- [What is expected]
Pictures in the entries below are excluded; copy only the lines from the one containing "none -> pink plate A5 level 1" to the one containing "pink brick C1:F1 level 1 -> none", both included.

Object change descriptions
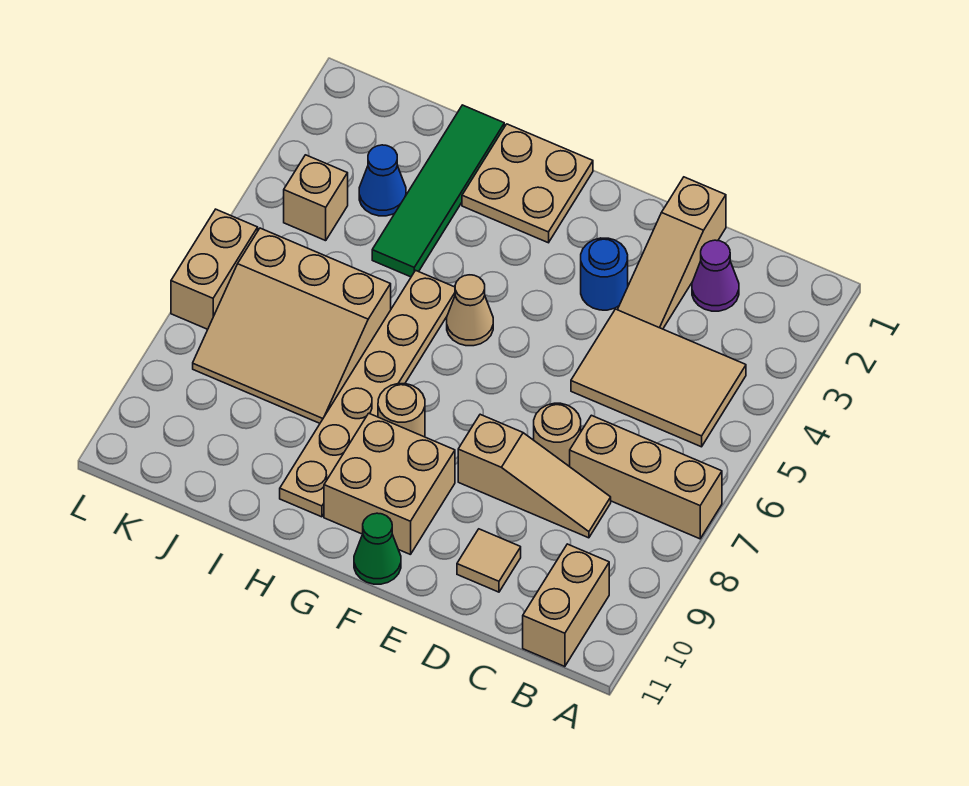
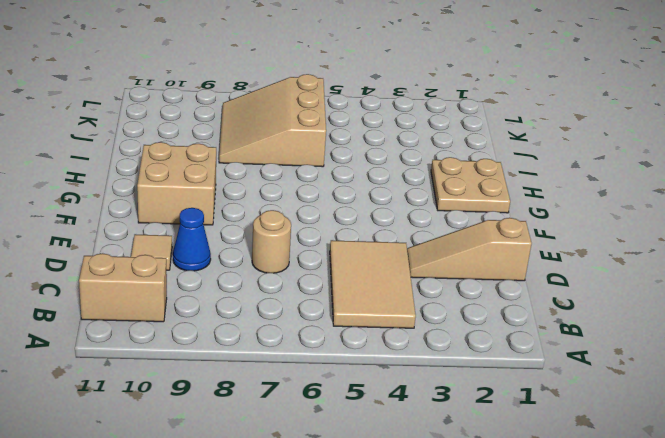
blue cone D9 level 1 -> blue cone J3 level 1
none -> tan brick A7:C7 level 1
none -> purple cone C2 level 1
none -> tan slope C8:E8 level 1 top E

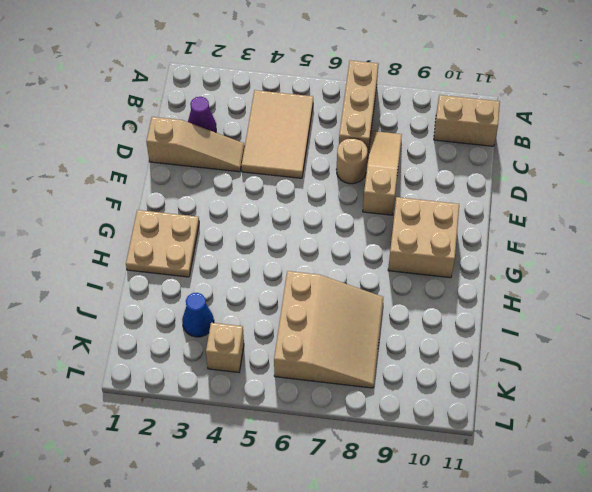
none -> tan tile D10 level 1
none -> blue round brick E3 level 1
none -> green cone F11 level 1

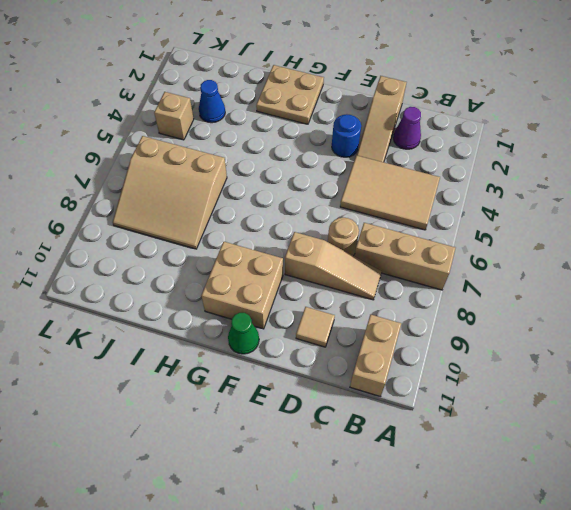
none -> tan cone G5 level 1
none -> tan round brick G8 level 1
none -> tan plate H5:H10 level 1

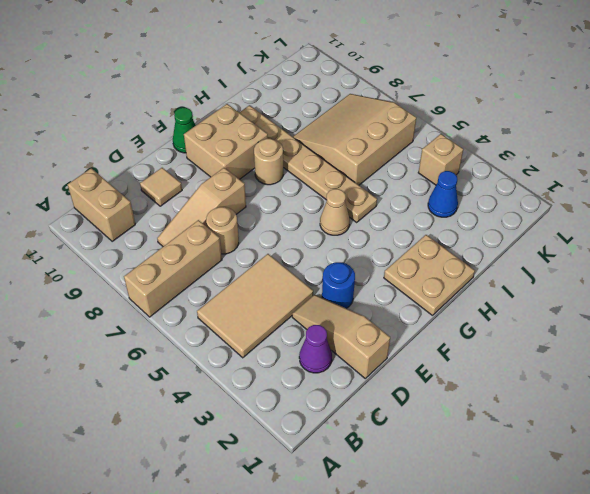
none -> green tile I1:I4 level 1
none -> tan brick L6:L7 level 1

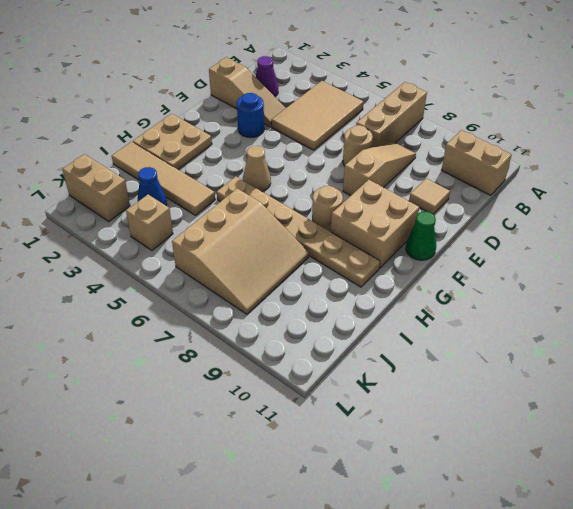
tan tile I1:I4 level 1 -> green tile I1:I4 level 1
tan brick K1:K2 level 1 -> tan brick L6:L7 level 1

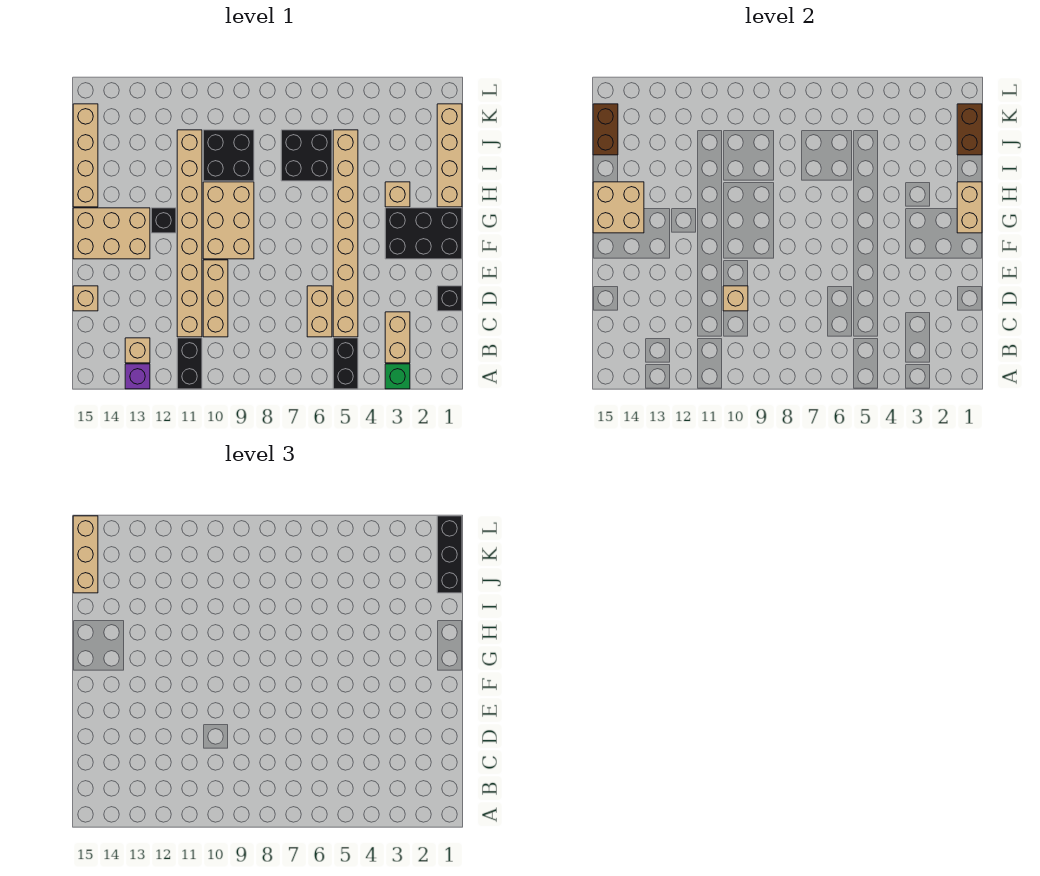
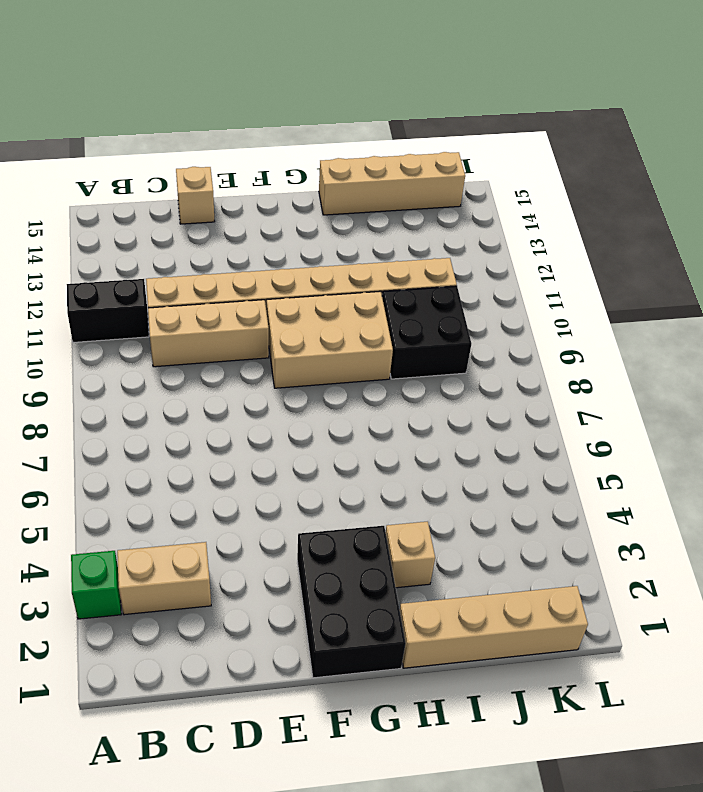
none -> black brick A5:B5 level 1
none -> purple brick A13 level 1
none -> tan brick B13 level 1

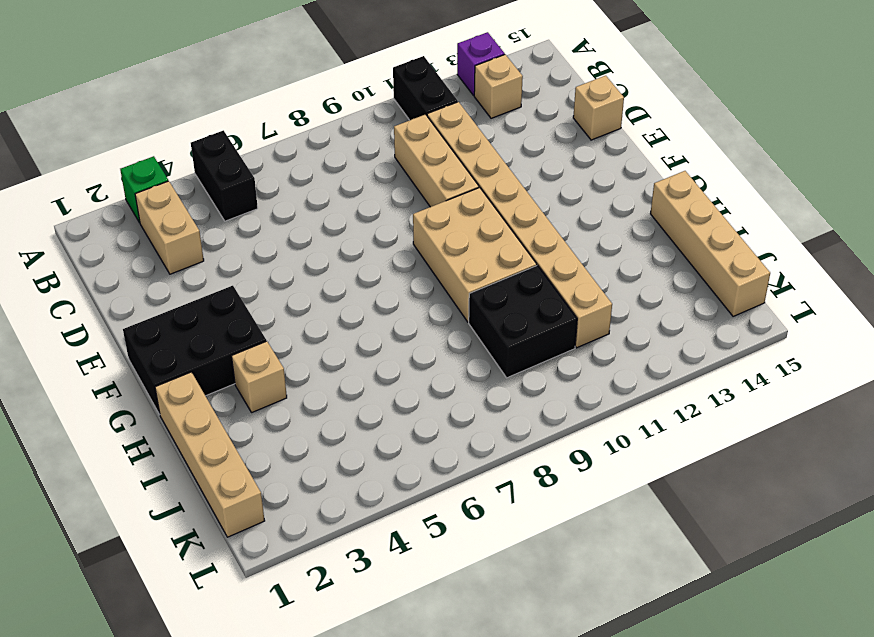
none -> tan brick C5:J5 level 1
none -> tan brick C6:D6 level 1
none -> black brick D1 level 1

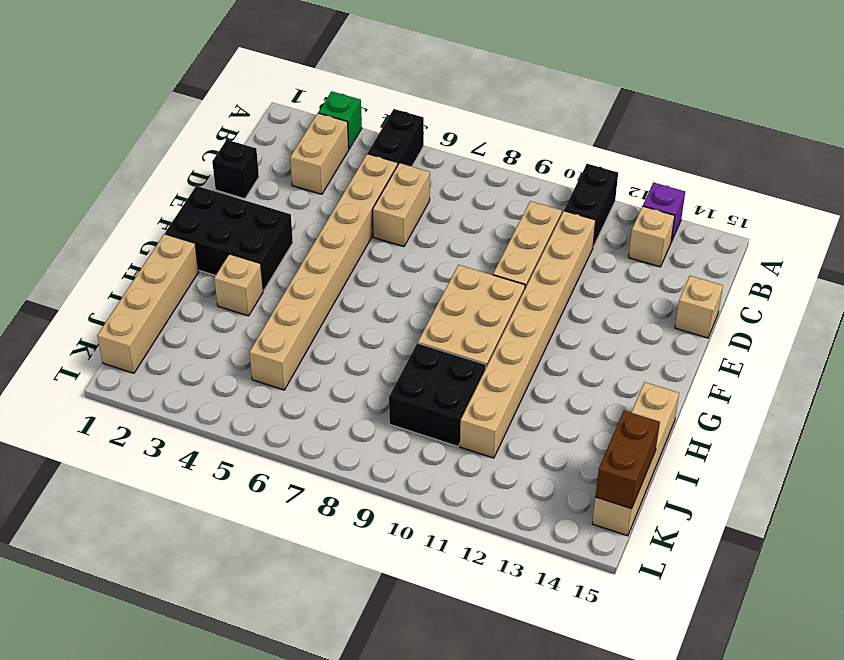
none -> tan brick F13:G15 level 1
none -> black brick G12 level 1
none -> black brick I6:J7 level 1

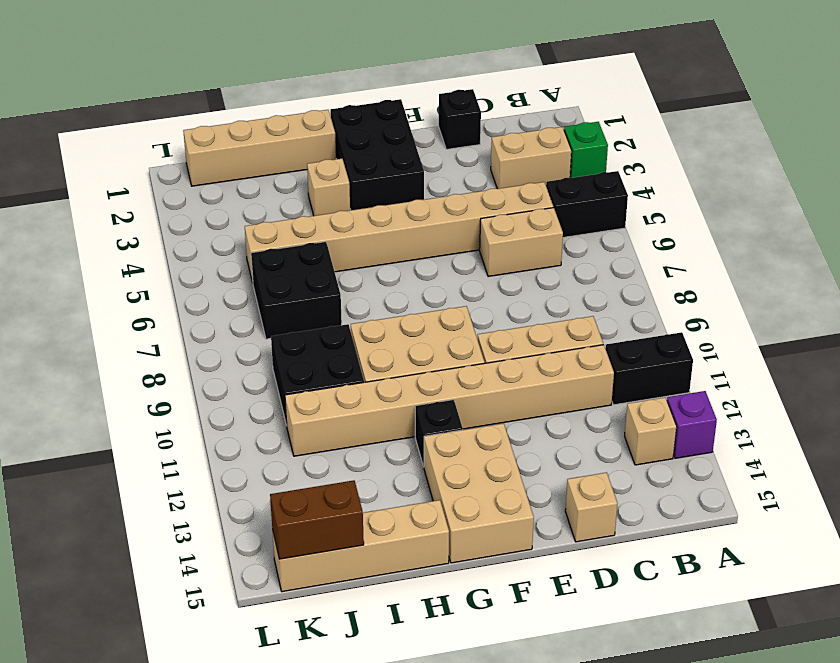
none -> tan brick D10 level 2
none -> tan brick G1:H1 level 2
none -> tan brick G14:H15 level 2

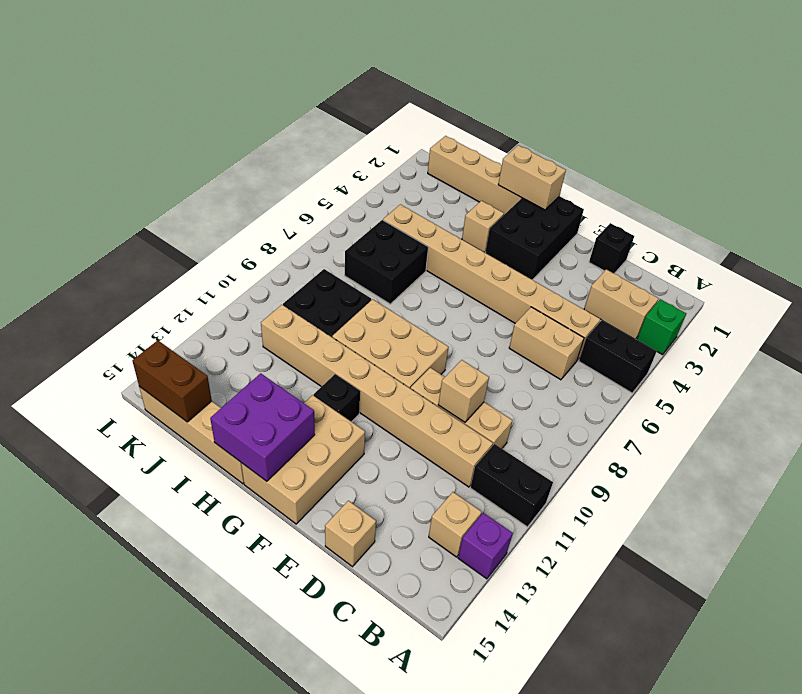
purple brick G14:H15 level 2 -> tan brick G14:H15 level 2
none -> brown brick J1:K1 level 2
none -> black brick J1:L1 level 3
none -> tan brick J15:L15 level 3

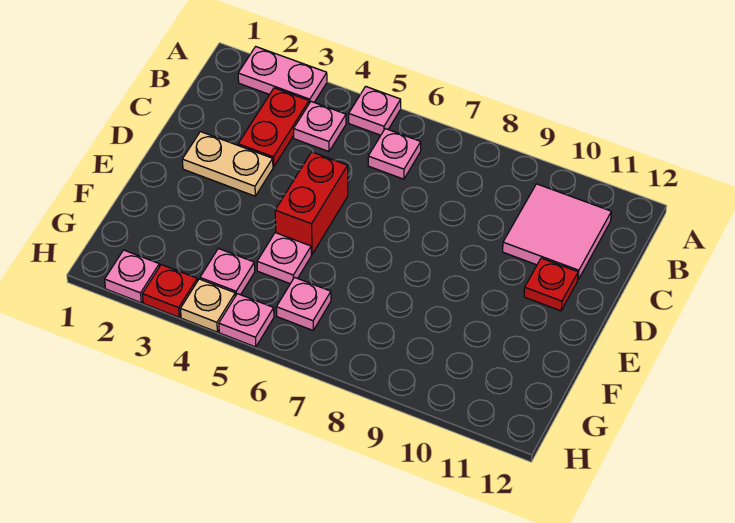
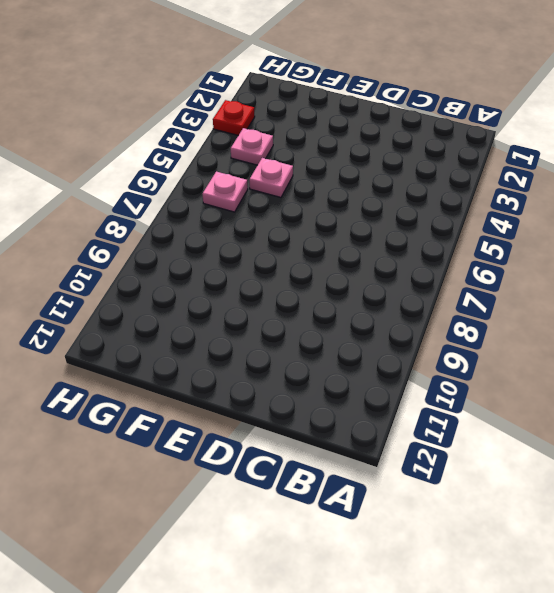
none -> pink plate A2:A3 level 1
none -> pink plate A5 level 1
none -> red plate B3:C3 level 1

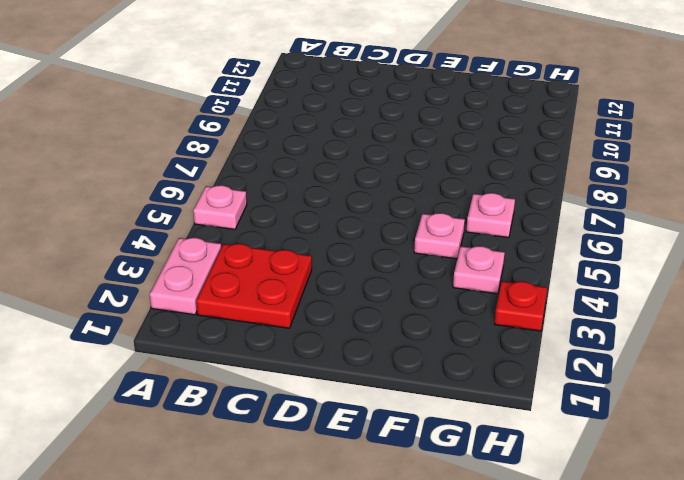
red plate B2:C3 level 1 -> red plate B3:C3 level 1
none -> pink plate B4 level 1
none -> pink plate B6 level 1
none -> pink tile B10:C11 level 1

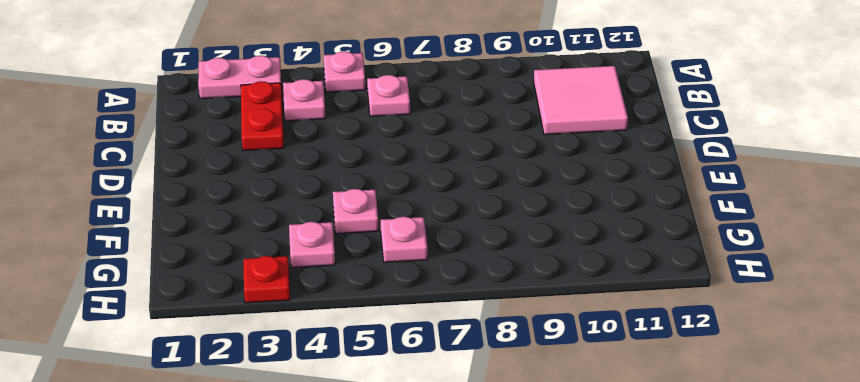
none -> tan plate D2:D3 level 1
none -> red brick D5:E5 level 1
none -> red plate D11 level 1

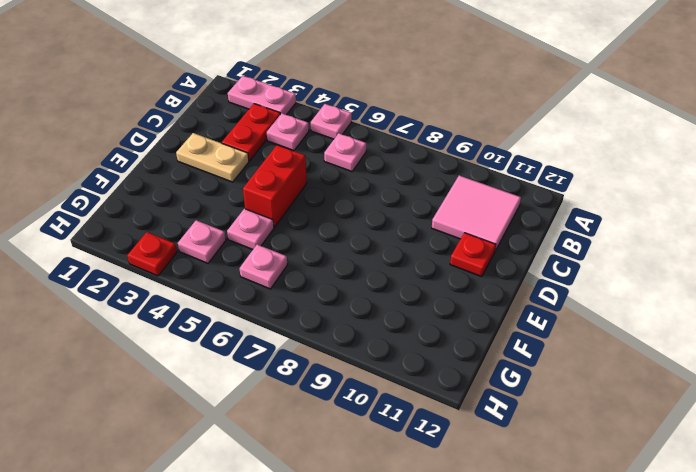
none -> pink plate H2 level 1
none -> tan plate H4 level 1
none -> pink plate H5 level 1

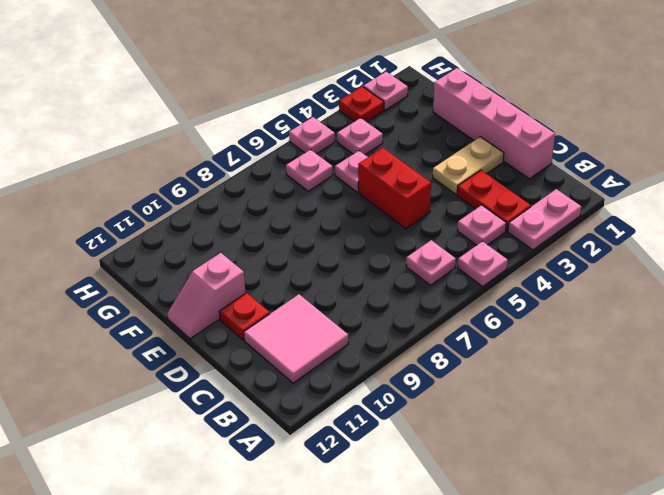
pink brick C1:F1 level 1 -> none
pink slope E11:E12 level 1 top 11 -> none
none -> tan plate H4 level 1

- [Response for this exercise]
none -> pink plate A5 level 1
none -> red plate B3:C3 level 1

red plate B2:C3 level 1 -> red plate B3:C3 level 1
none -> pink plate B4 level 1
none -> pink plate B6 level 1
none -> pink tile B10:C11 level 1

none -> tan plate D2:D3 level 1
none -> red brick D5:E5 level 1
none -> red plate D11 level 1

none -> pink plate H2 level 1
none -> tan plate H4 level 1
none -> pink plate H5 level 1

pink brick C1:F1 level 1 -> none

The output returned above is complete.